WHAT YOU HAVE TO DO ->
Each record below must be reproduced exactly as it reads, with its images omitted.

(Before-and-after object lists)
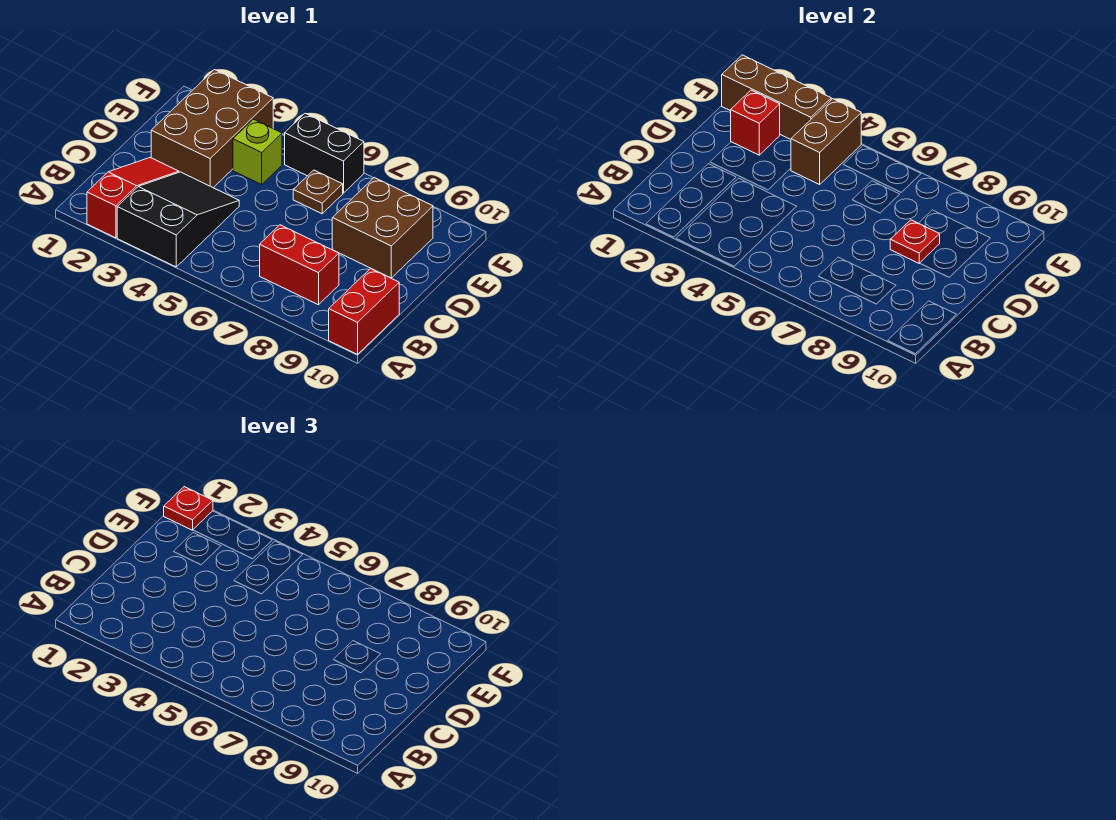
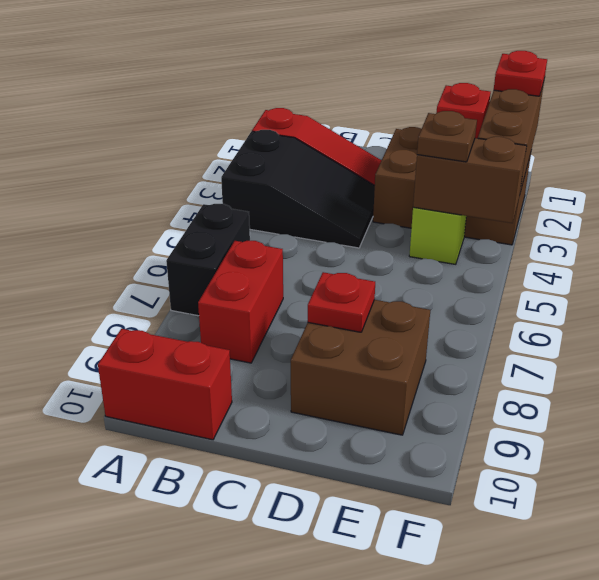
brown plate E6 level 1 -> brown plate E4 level 3
black brick F5:F6 level 1 -> black brick A6:A7 level 1

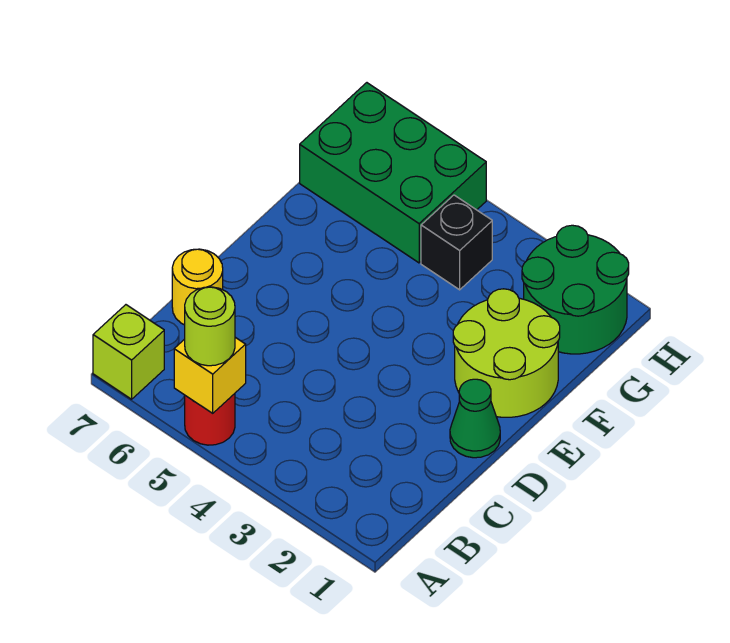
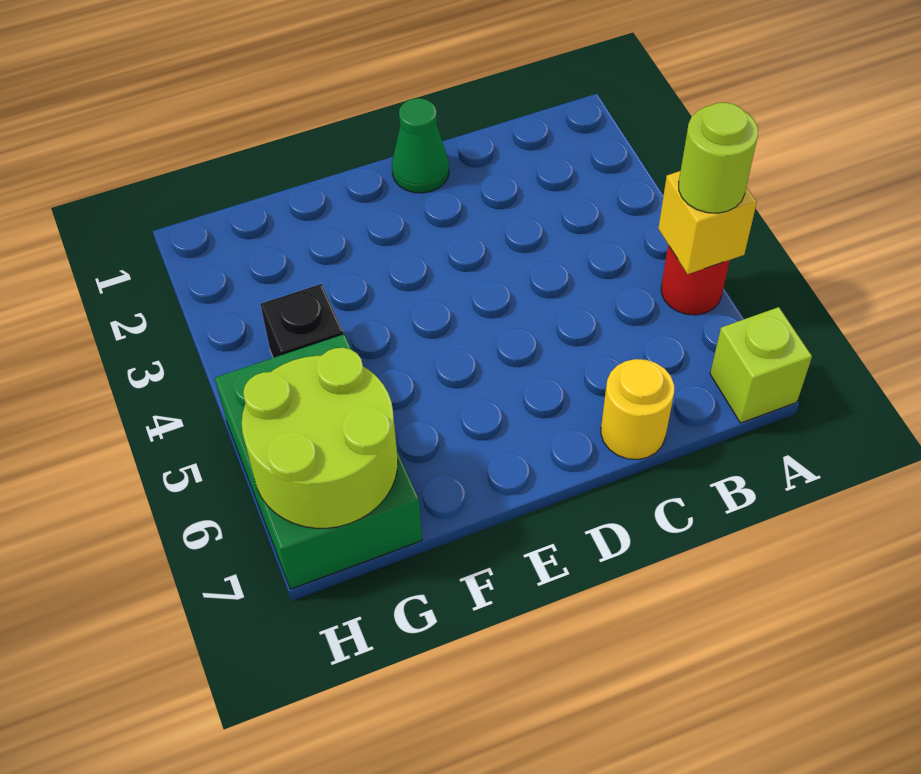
lime round brick E1:F2 level 1 -> lime round brick G6:H7 level 2
green round brick G1:H2 level 1 -> none

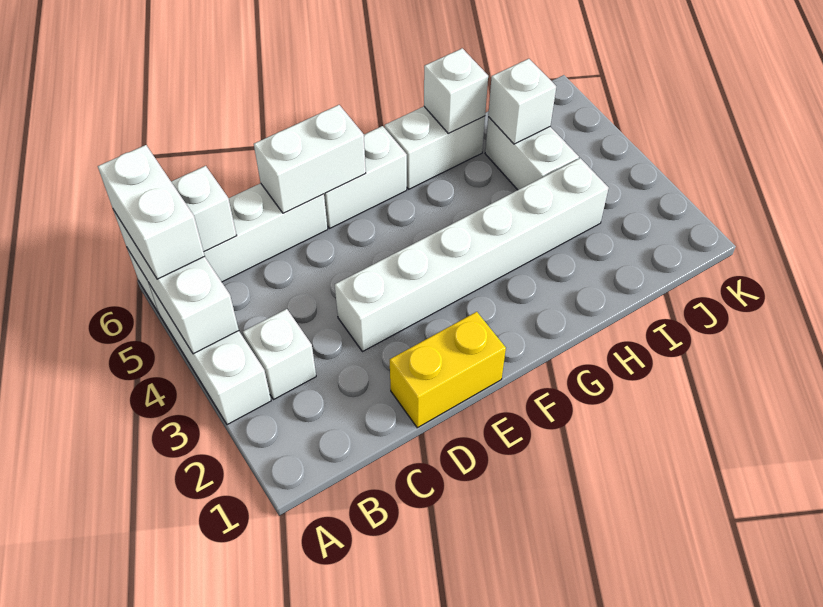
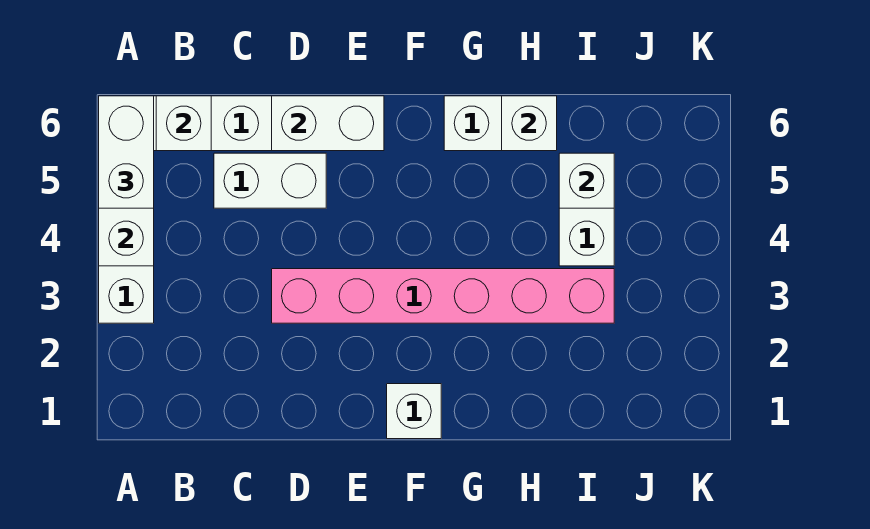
white brick B3 level 1 -> white brick F1 level 1
yellow brick D1:E1 level 1 -> none
white brick D3:I3 level 1 -> pink brick D3:I3 level 1
white brick E6:F6 level 1 -> white brick C5:D5 level 1

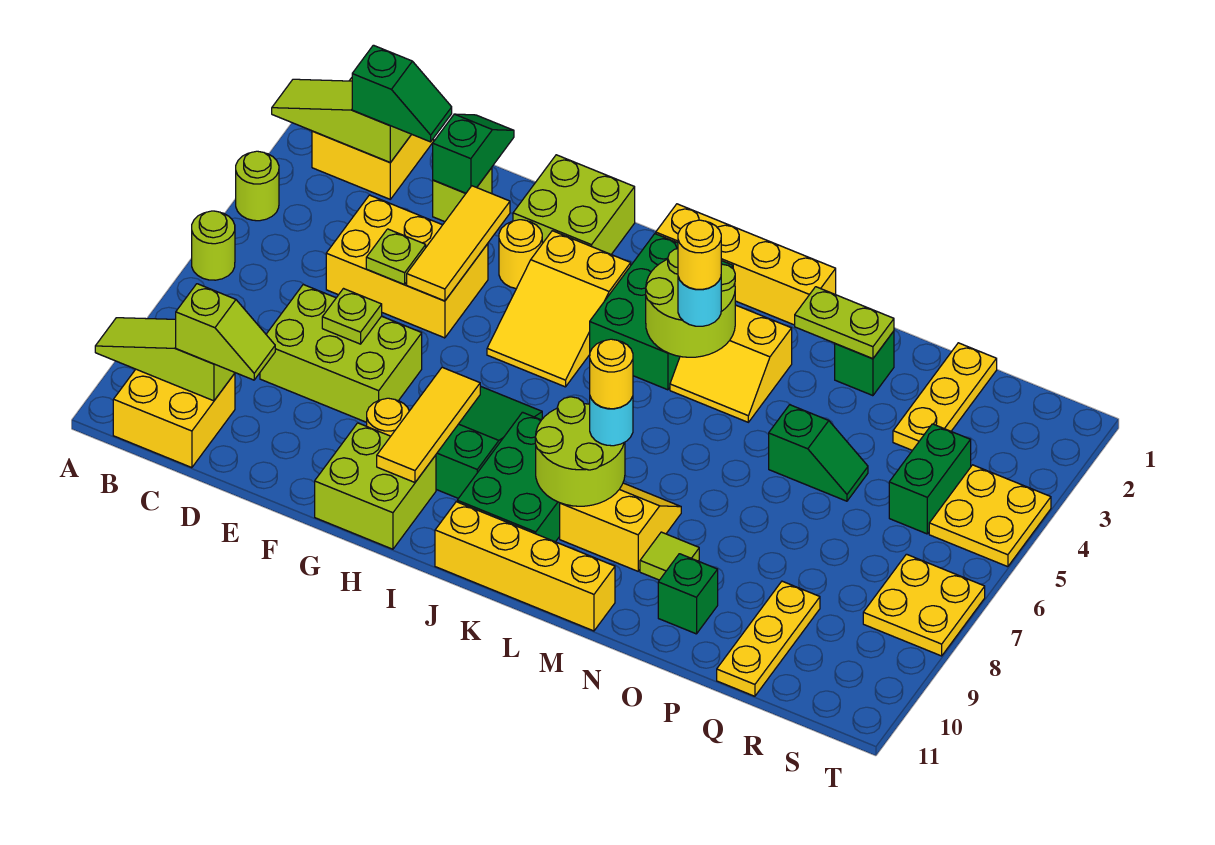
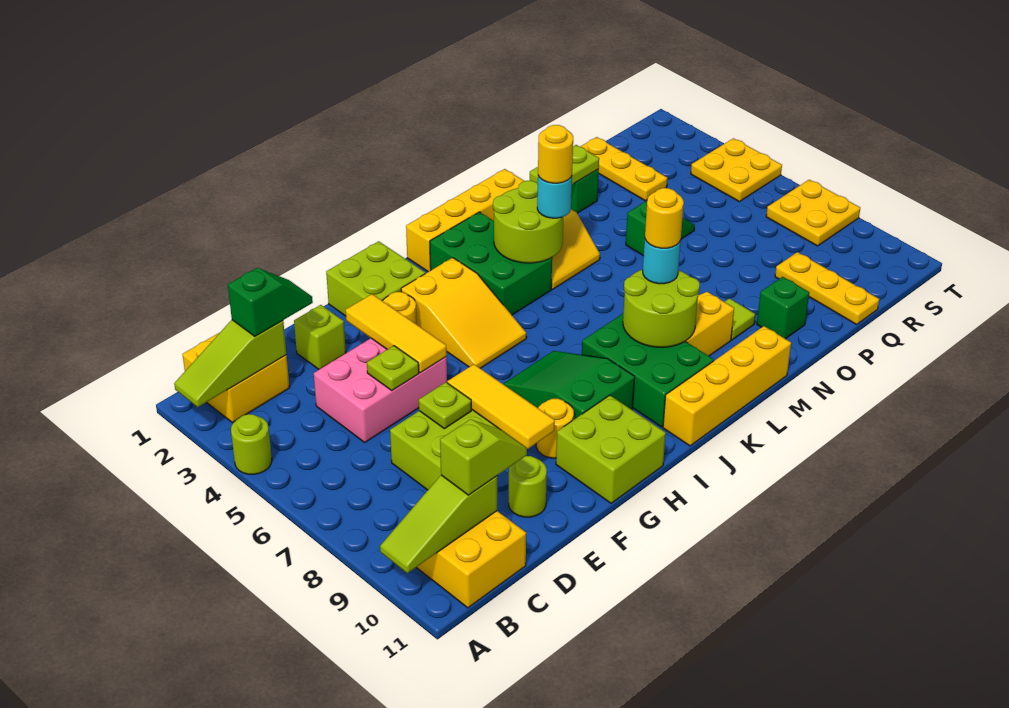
lime round brick A6 level 1 -> lime round brick E10 level 1
yellow brick D4:F5 level 1 -> pink brick D4:F5 level 1
green slope E1:E2 level 2 top 2 -> none
yellow tile H8:H10 level 2 -> yellow tile F7:F9 level 2
green brick R4:R5 level 1 -> none

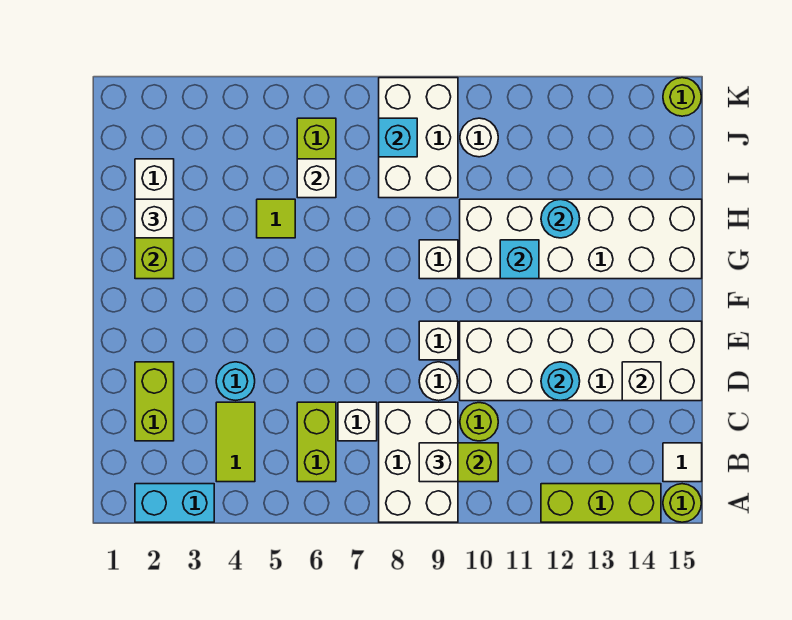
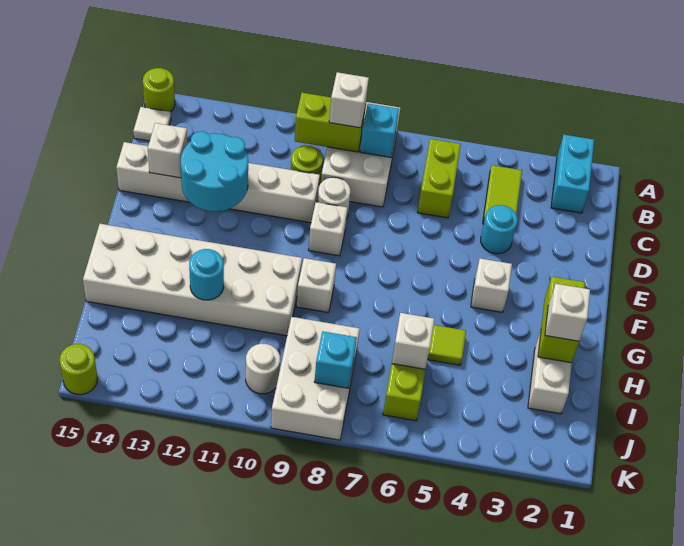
cyan brick A2:A3 level 1 -> cyan brick A2:B2 level 1
lime brick A12:A14 level 1 -> none
lime brick C2:D2 level 1 -> none
white brick C7 level 1 -> white brick F4 level 1
white brick D10:E15 level 1 -> white brick D10:D15 level 1
cyan round brick D12 level 2 -> cyan round brick D12:E13 level 2
cyan brick G11 level 2 -> cyan brick B8 level 2

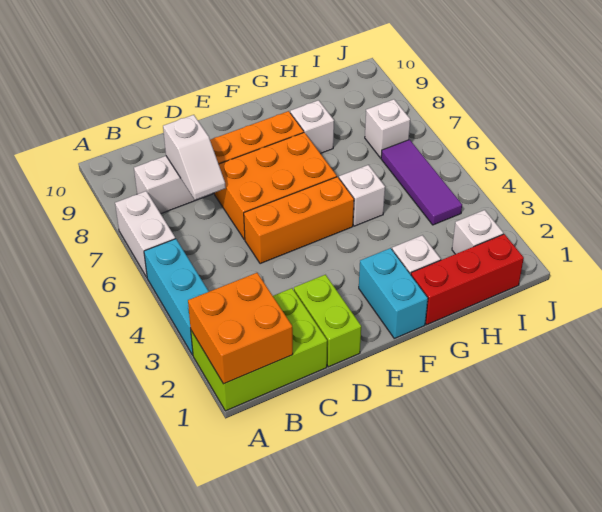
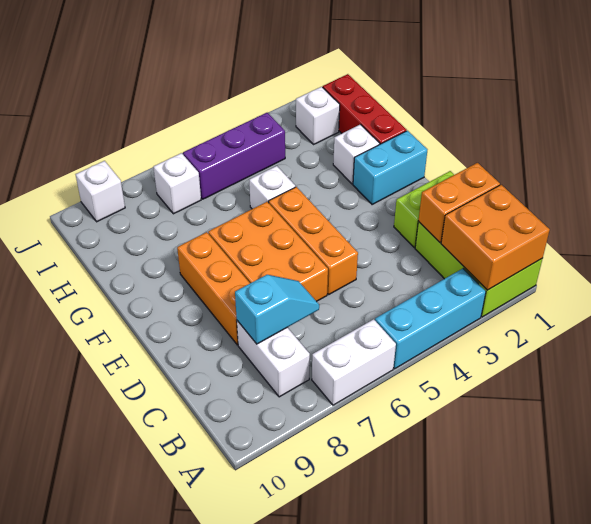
none -> orange brick C1:C2 level 2
white slope C7:C8 level 2 top 8 -> cyan slope C7:C8 level 2 top 8
white brick G8 level 1 -> white brick J9 level 1
purple tile I4:I6 level 1 -> purple brick I4:I6 level 1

ANSWER BOX ->
brown plate E6 level 1 -> brown plate E4 level 3
black brick F5:F6 level 1 -> black brick A6:A7 level 1

lime round brick E1:F2 level 1 -> lime round brick G6:H7 level 2
green round brick G1:H2 level 1 -> none

white brick B3 level 1 -> white brick F1 level 1
yellow brick D1:E1 level 1 -> none
white brick D3:I3 level 1 -> pink brick D3:I3 level 1
white brick E6:F6 level 1 -> white brick C5:D5 level 1

lime round brick A6 level 1 -> lime round brick E10 level 1
yellow brick D4:F5 level 1 -> pink brick D4:F5 level 1
green slope E1:E2 level 2 top 2 -> none
yellow tile H8:H10 level 2 -> yellow tile F7:F9 level 2
green brick R4:R5 level 1 -> none

cyan brick A2:A3 level 1 -> cyan brick A2:B2 level 1
lime brick A12:A14 level 1 -> none
lime brick C2:D2 level 1 -> none
white brick C7 level 1 -> white brick F4 level 1
white brick D10:E15 level 1 -> white brick D10:D15 level 1
cyan round brick D12 level 2 -> cyan round brick D12:E13 level 2
cyan brick G11 level 2 -> cyan brick B8 level 2

none -> orange brick C1:C2 level 2
white slope C7:C8 level 2 top 8 -> cyan slope C7:C8 level 2 top 8
white brick G8 level 1 -> white brick J9 level 1
purple tile I4:I6 level 1 -> purple brick I4:I6 level 1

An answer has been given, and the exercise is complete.